▶ [REQUIRED WORK] Go over the entries and report the lines where the word "turquoise" occurs.

** Opening DATA EXTRACT block **

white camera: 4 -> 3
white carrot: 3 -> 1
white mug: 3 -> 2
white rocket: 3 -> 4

** Closing DATA EXTRACT block **
** Opening DATA EXTRACT block **

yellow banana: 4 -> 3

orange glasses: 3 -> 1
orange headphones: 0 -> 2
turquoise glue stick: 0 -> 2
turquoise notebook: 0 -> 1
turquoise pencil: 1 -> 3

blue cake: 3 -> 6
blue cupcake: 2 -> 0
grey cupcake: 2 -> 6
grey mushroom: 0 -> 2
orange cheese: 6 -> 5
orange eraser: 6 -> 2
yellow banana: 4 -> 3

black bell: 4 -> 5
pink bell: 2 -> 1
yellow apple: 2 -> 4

** Closing DATA EXTRACT block **

▶ [ANSWER FOR THIS EXERCISE]
turquoise glue stick: 0 -> 2
turquoise notebook: 0 -> 1
turquoise pencil: 1 -> 3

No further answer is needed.